> WHAT YOU ARE ASKED TO DO
Word for word, repeat the data that follows. Do not include the pictures.

> RECORDED INFORMATION
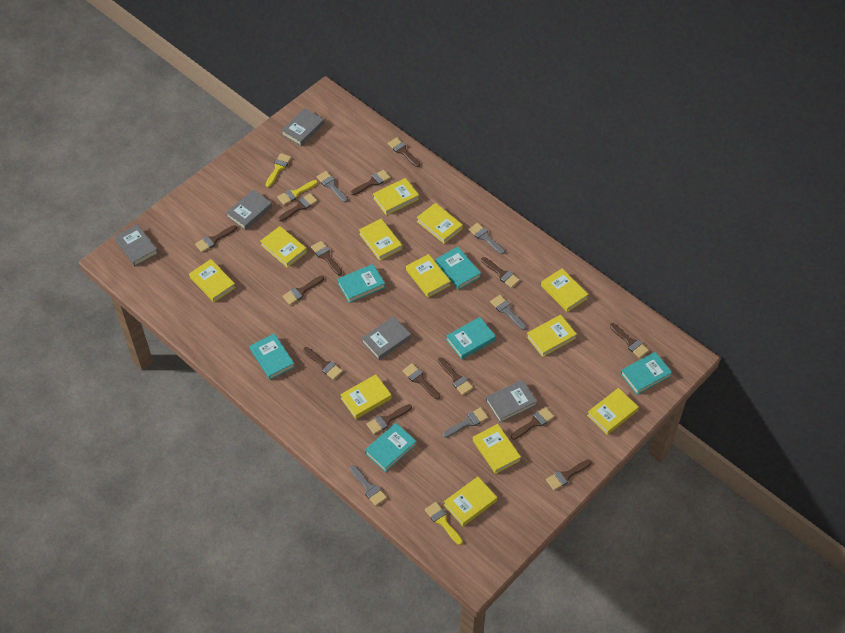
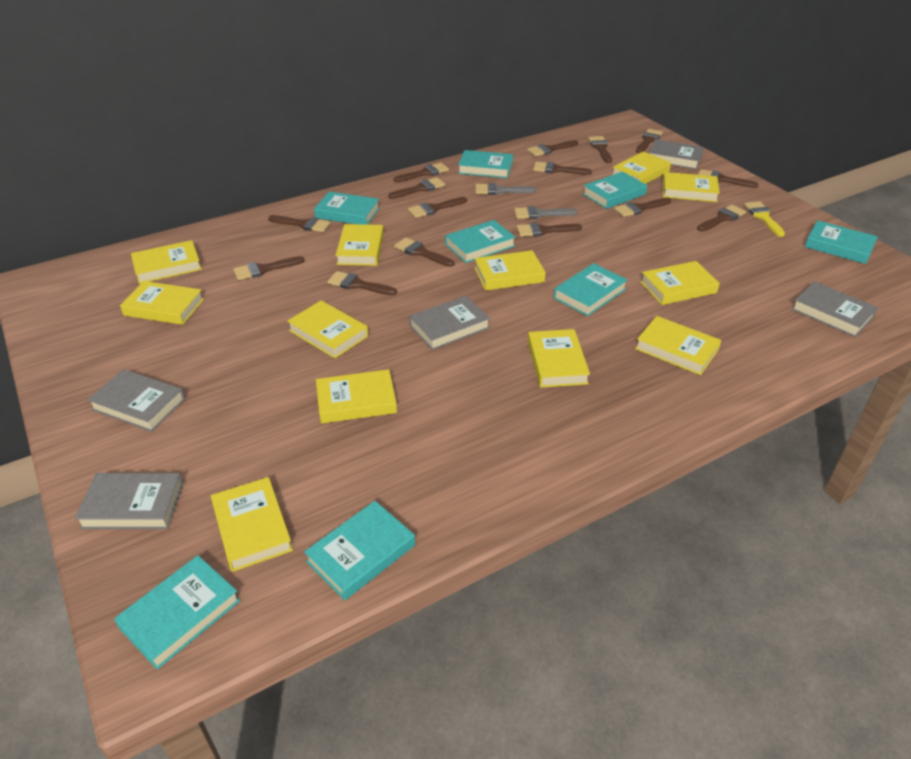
brown brush: 14 -> 15
grey brush: 5 -> 2
turquoise book: 6 -> 8
yellow brush: 3 -> 1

> RESULT
brown brush: 14 -> 15
grey brush: 5 -> 2
turquoise book: 6 -> 8
yellow brush: 3 -> 1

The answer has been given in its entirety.